* Assignment
Please reproduce the data exactly, though every picture must stay out.

* Source material
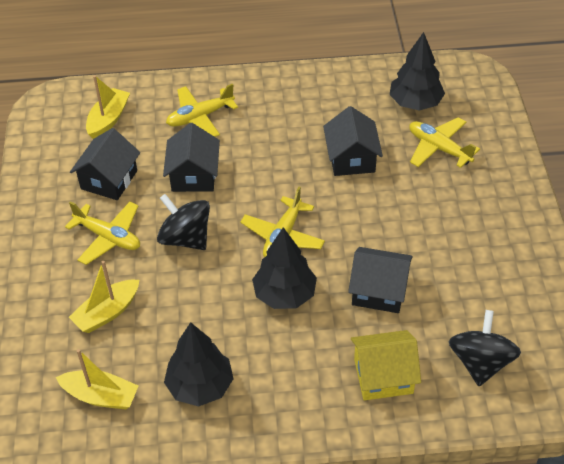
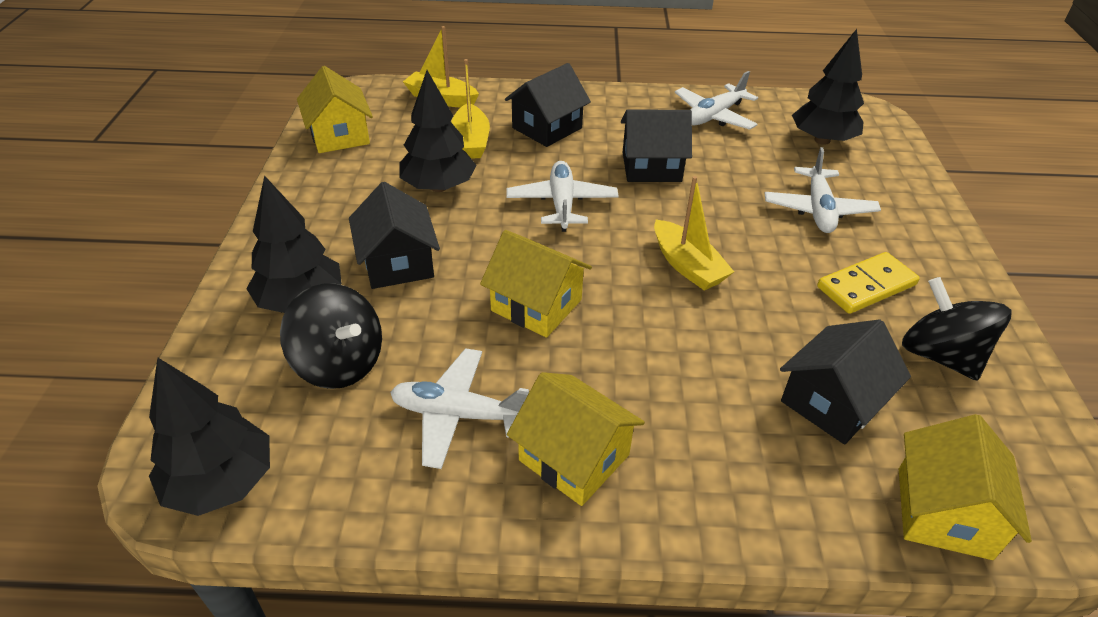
black tree: 3 -> 4
white plane: 0 -> 4
yellow domino: 0 -> 1
yellow house: 1 -> 4
yellow plane: 4 -> 0

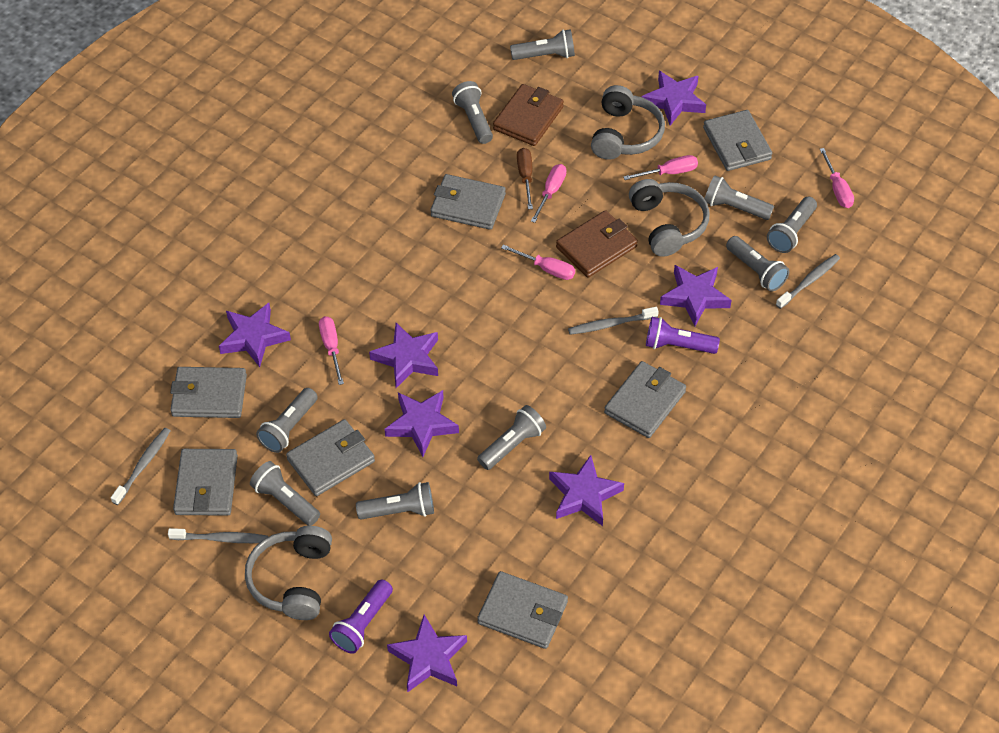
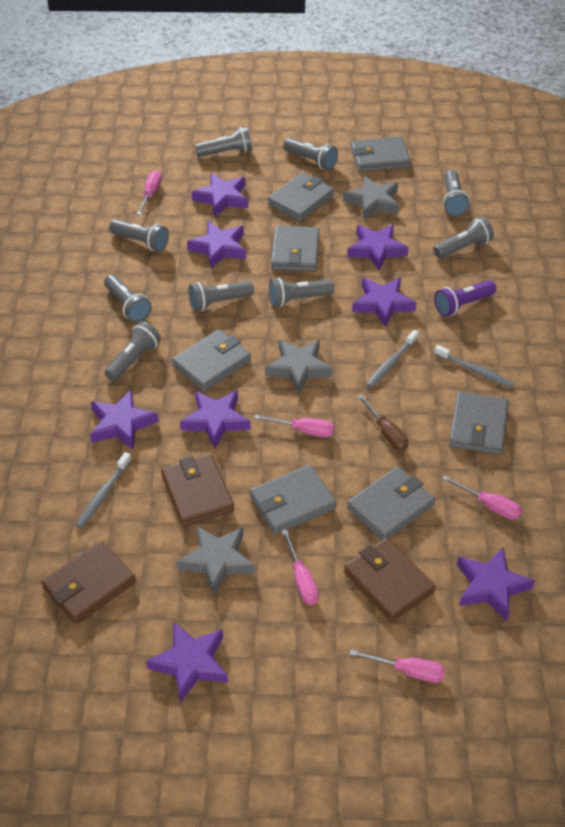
brown wallet: 2 -> 3
grey headphones: 3 -> 0
grey star: 0 -> 3
grey toothbrush: 4 -> 3
purple flashlight: 2 -> 1
purple star: 7 -> 8

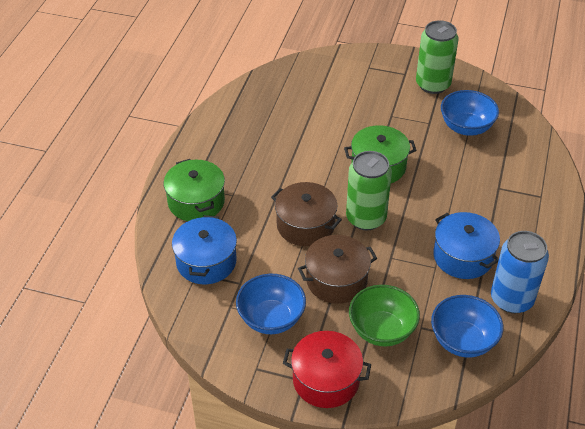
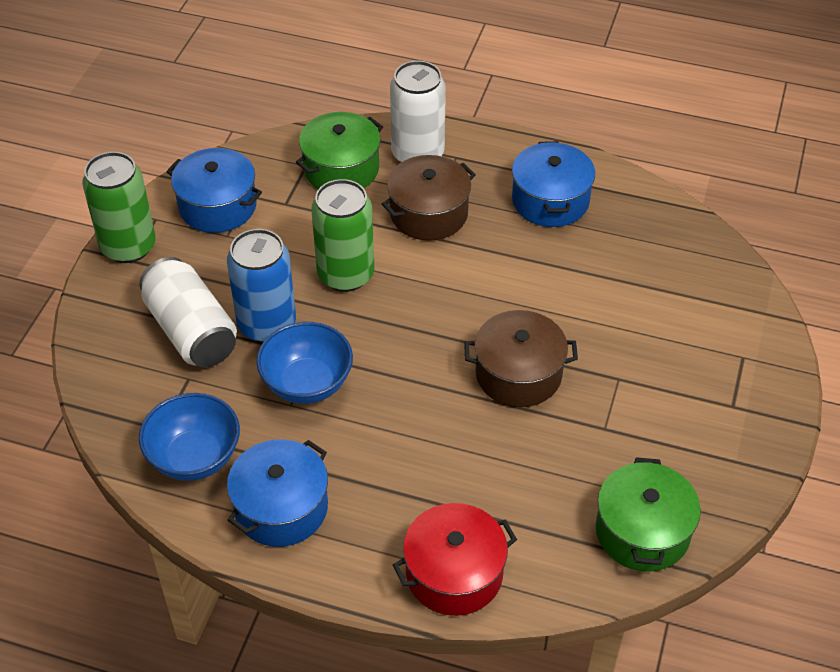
blue bowl: 3 -> 2
blue pot: 2 -> 3
green bowl: 1 -> 0
white can: 0 -> 2

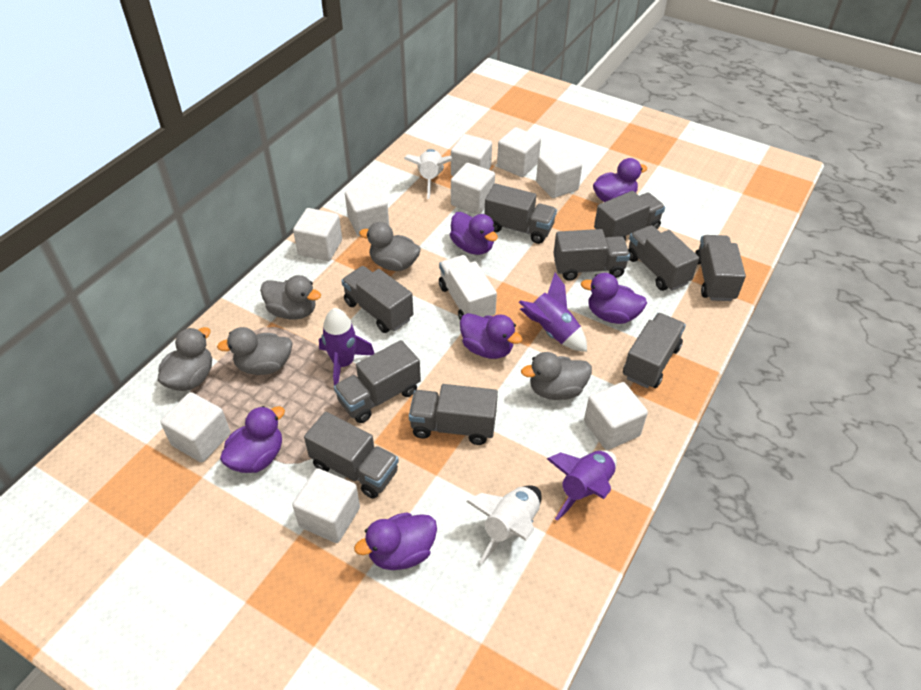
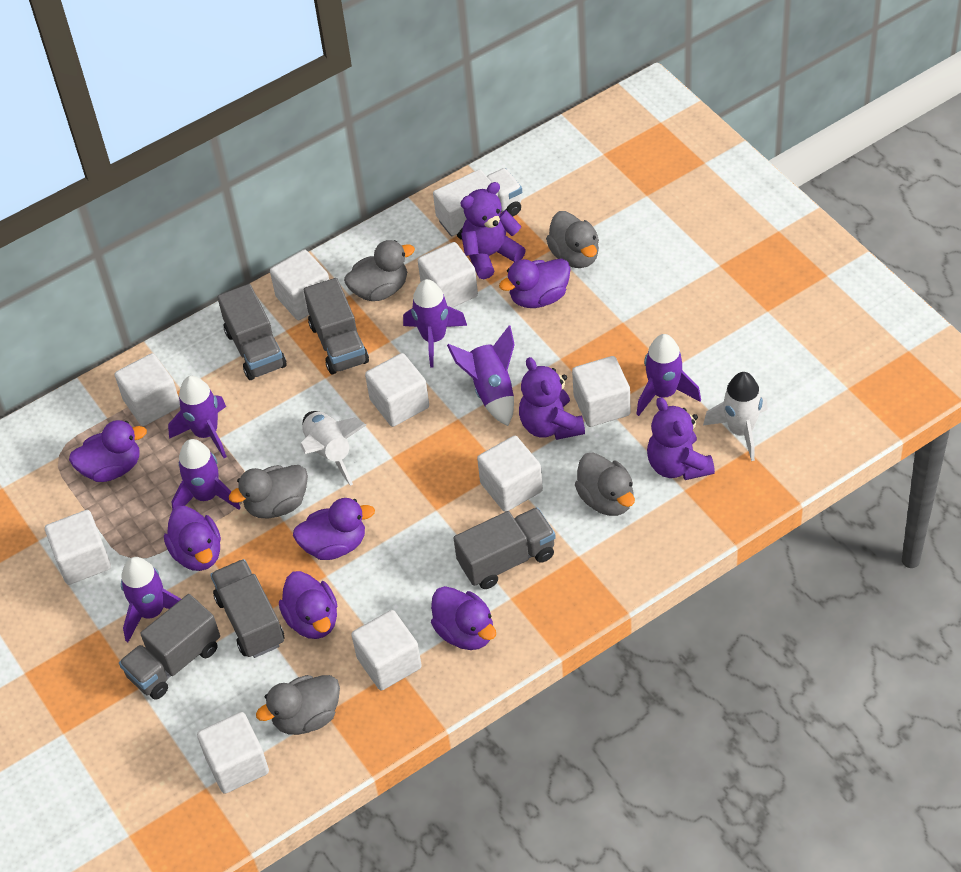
grey truck: 10 -> 5
purple rocket: 3 -> 6
purple teddy bear: 0 -> 3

* Result
black tree: 3 -> 4
white plane: 0 -> 4
yellow domino: 0 -> 1
yellow house: 1 -> 4
yellow plane: 4 -> 0

brown wallet: 2 -> 3
grey headphones: 3 -> 0
grey star: 0 -> 3
grey toothbrush: 4 -> 3
purple flashlight: 2 -> 1
purple star: 7 -> 8

blue bowl: 3 -> 2
blue pot: 2 -> 3
green bowl: 1 -> 0
white can: 0 -> 2

grey truck: 10 -> 5
purple rocket: 3 -> 6
purple teddy bear: 0 -> 3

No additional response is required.